## Exercise requirements
All of the data is to be written out again exactly, without the pictures.

Change listing data:
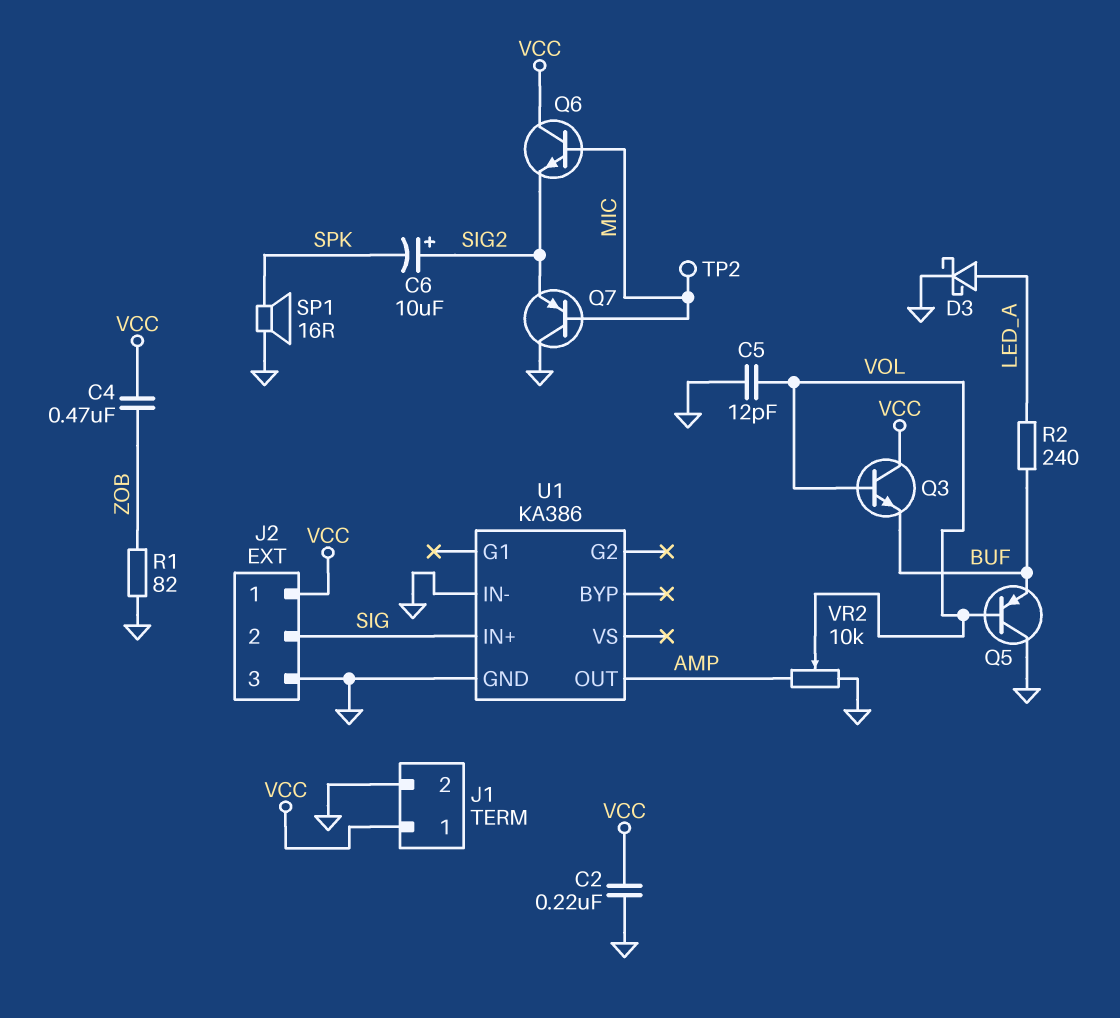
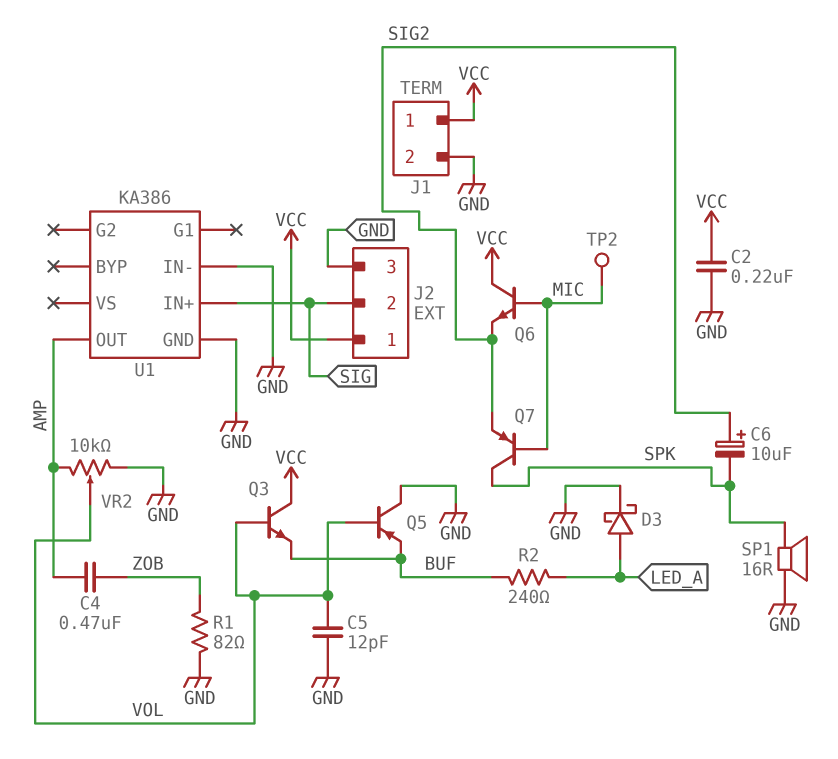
C4: 470nF (VCC, ZOB) -> 470nF (AMP, ZOB)
Q7: PNP (B MIC, C GND, E SIG2) -> PNP (B MIC, C SPK, E SIG2)

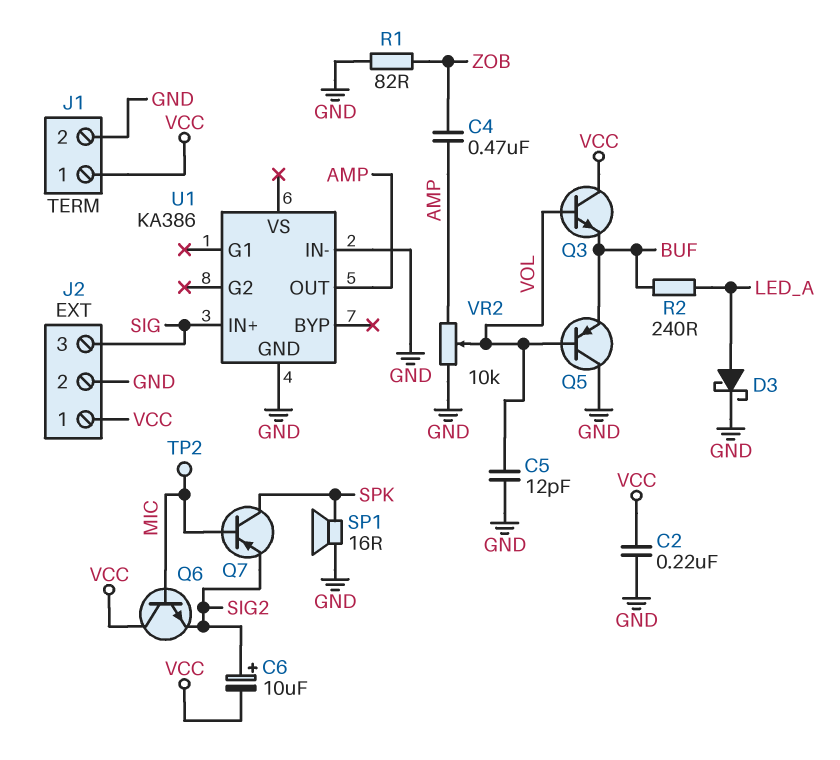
C6: 10uF (plus SIG2, minus SPK) -> 10uF (plus SIG2, minus VCC)
J2 pin 2: SIG -> GND
J2 pin 3: GND -> SIG

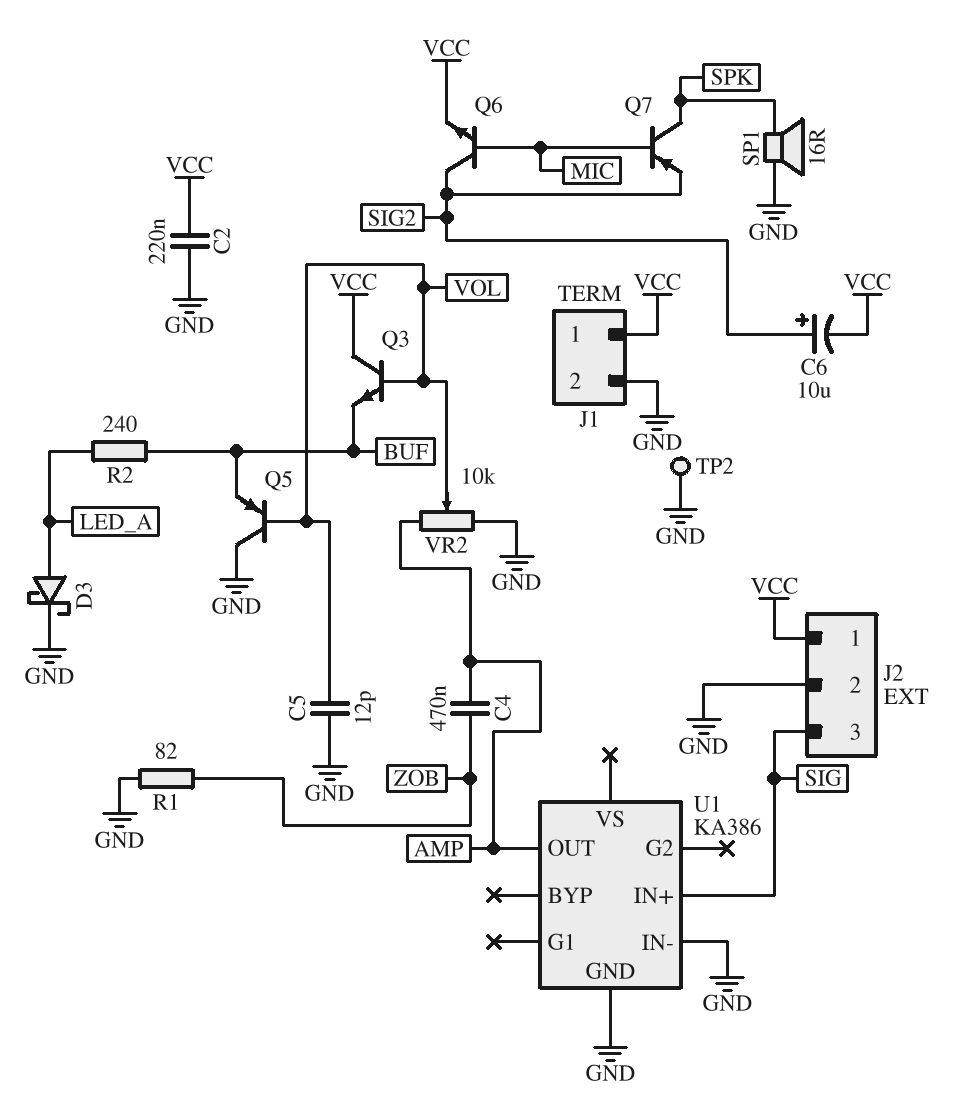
Q6: NPN (B MIC, C VCC, E SIG2) -> NPN (B MIC, C SIG2, E VCC)
TP2: test point (MIC) -> test point (GND)

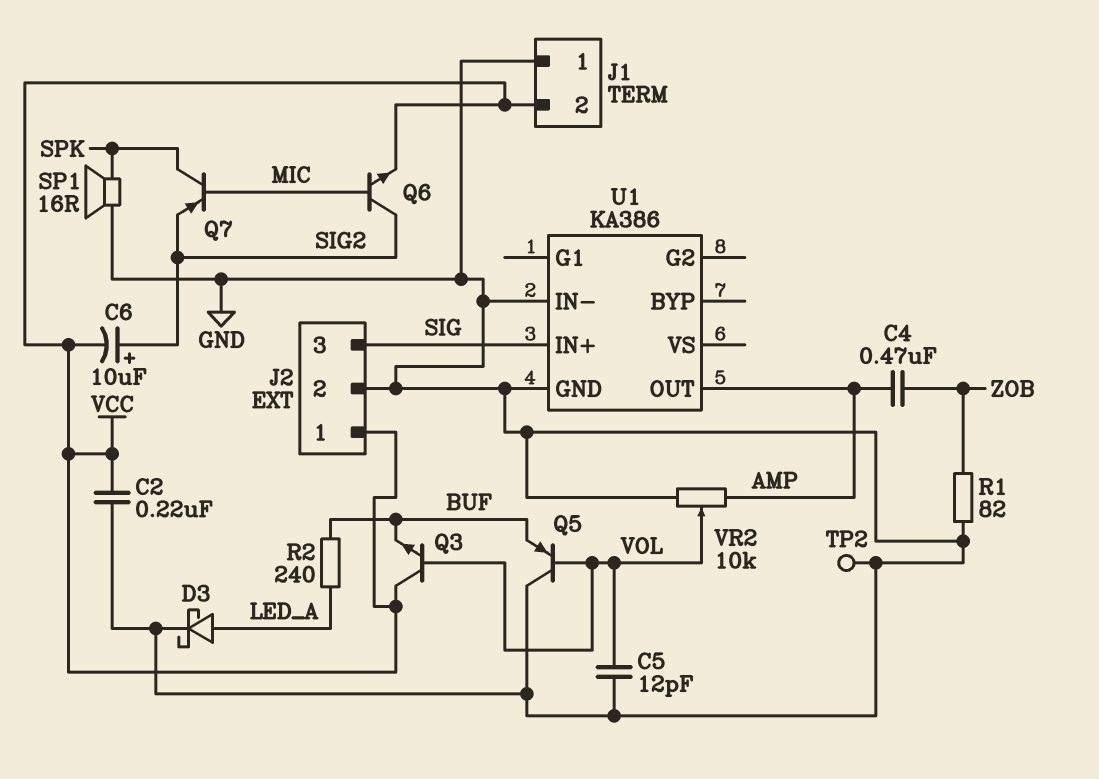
J1 pin 1: VCC -> GND
J1 pin 2: GND -> VCC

## Output for this exercise
C4: 470nF (VCC, ZOB) -> 470nF (AMP, ZOB)
Q7: PNP (B MIC, C GND, E SIG2) -> PNP (B MIC, C SPK, E SIG2)

C6: 10uF (plus SIG2, minus SPK) -> 10uF (plus SIG2, minus VCC)
J2 pin 2: SIG -> GND
J2 pin 3: GND -> SIG

Q6: NPN (B MIC, C VCC, E SIG2) -> NPN (B MIC, C SIG2, E VCC)
TP2: test point (MIC) -> test point (GND)

J1 pin 1: VCC -> GND
J1 pin 2: GND -> VCC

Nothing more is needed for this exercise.